** Records supplied follows **

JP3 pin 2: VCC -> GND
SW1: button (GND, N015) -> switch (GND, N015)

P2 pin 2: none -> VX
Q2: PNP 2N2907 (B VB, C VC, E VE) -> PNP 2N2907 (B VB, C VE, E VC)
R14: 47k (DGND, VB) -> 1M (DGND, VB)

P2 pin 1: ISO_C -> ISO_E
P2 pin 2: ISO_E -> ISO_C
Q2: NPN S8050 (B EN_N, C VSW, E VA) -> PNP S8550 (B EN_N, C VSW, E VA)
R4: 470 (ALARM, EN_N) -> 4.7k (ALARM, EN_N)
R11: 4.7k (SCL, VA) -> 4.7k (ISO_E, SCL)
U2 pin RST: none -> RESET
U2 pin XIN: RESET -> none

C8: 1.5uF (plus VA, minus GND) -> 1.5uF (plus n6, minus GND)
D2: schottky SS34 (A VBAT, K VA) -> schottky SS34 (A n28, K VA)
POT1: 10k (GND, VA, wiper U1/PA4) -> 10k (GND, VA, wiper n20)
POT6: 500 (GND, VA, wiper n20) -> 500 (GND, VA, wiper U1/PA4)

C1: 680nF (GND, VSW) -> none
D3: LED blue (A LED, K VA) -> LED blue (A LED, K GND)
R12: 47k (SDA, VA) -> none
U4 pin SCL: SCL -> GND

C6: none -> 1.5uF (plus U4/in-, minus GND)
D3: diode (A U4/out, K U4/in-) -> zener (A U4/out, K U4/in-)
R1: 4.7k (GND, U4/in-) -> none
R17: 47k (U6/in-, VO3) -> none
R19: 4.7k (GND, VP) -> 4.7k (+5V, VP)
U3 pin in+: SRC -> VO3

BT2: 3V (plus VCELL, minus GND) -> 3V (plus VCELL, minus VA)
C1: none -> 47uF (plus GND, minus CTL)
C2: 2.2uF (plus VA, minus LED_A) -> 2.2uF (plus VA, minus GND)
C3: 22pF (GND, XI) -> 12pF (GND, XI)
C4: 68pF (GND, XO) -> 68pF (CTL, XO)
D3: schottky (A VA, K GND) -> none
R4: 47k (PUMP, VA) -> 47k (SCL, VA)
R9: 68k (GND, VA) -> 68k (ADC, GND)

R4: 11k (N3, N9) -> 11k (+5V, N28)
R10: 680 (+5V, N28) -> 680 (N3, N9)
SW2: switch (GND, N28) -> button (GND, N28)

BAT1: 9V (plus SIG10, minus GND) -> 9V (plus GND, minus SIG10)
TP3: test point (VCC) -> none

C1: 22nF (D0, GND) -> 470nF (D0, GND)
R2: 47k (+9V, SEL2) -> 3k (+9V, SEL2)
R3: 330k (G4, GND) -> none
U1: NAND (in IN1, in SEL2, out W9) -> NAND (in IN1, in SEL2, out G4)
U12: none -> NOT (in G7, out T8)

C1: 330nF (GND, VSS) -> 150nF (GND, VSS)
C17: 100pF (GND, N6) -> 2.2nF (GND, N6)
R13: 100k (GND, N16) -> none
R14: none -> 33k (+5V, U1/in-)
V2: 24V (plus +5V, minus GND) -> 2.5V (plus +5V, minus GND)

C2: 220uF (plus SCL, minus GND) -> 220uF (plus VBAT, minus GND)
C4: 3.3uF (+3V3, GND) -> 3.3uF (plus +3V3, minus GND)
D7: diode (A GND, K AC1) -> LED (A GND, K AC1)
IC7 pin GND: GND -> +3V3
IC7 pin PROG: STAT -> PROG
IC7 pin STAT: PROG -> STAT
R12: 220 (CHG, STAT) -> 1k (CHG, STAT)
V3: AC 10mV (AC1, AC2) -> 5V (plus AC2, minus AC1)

** End of Records supplied **

Exercise aim: In the listing above, find the line with "C4: 68pF (GND, XO) -> 68pF (CTL, XO)" and the line with "IC7 pin GND: GND -> +3V3". Output those two lines and every line between them, exactly as written.

Written solution:
C4: 68pF (GND, XO) -> 68pF (CTL, XO)
D3: schottky (A VA, K GND) -> none
R4: 47k (PUMP, VA) -> 47k (SCL, VA)
R9: 68k (GND, VA) -> 68k (ADC, GND)

R4: 11k (N3, N9) -> 11k (+5V, N28)
R10: 680 (+5V, N28) -> 680 (N3, N9)
SW2: switch (GND, N28) -> button (GND, N28)

BAT1: 9V (plus SIG10, minus GND) -> 9V (plus GND, minus SIG10)
TP3: test point (VCC) -> none

C1: 22nF (D0, GND) -> 470nF (D0, GND)
R2: 47k (+9V, SEL2) -> 3k (+9V, SEL2)
R3: 330k (G4, GND) -> none
U1: NAND (in IN1, in SEL2, out W9) -> NAND (in IN1, in SEL2, out G4)
U12: none -> NOT (in G7, out T8)

C1: 330nF (GND, VSS) -> 150nF (GND, VSS)
C17: 100pF (GND, N6) -> 2.2nF (GND, N6)
R13: 100k (GND, N16) -> none
R14: none -> 33k (+5V, U1/in-)
V2: 24V (plus +5V, minus GND) -> 2.5V (plus +5V, minus GND)

C2: 220uF (plus SCL, minus GND) -> 220uF (plus VBAT, minus GND)
C4: 3.3uF (+3V3, GND) -> 3.3uF (plus +3V3, minus GND)
D7: diode (A GND, K AC1) -> LED (A GND, K AC1)
IC7 pin GND: GND -> +3V3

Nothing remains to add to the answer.